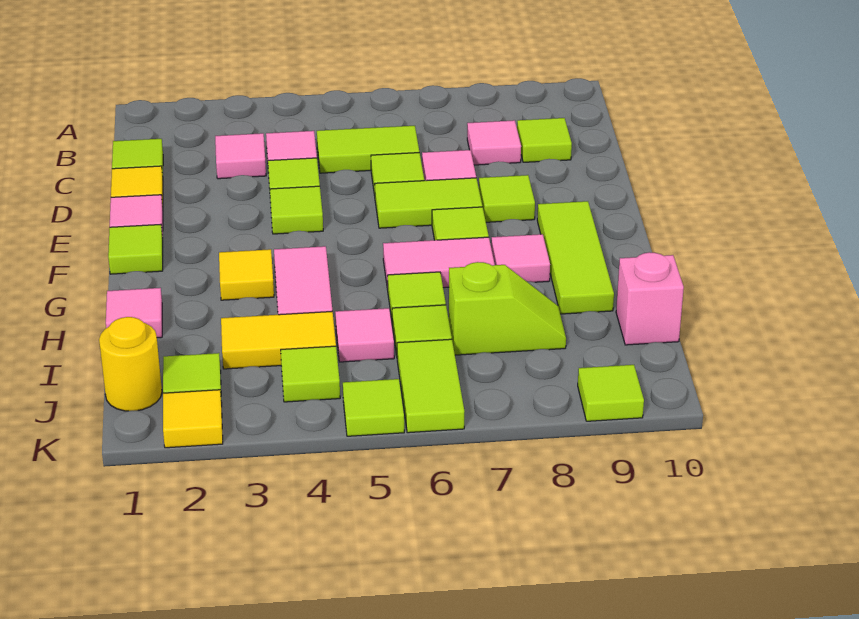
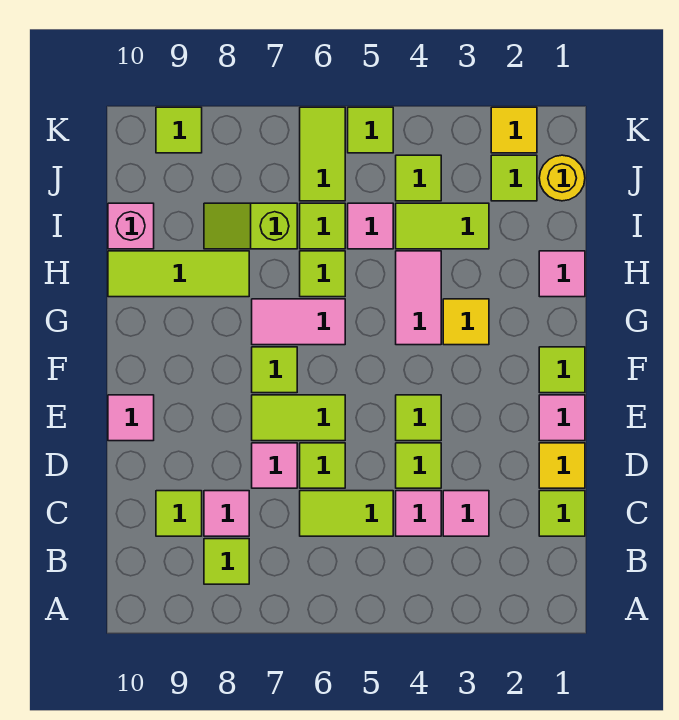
lime tile E8 level 1 -> lime tile B8 level 1
lime tile F9:H9 level 1 -> lime tile H8:H10 level 1
pink tile G8 level 1 -> pink tile E10 level 1
yellow tile I3:I4 level 1 -> lime tile I3:I4 level 1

- **TASK PROMPT**:
Write the lines out again exactly, beginning at the line that contains "pink tile G8 level 1 -> pink tile E10 level 1" and stopping only at the final line of the listing above.

- **TASK SOLUTION**:
pink tile G8 level 1 -> pink tile E10 level 1
yellow tile I3:I4 level 1 -> lime tile I3:I4 level 1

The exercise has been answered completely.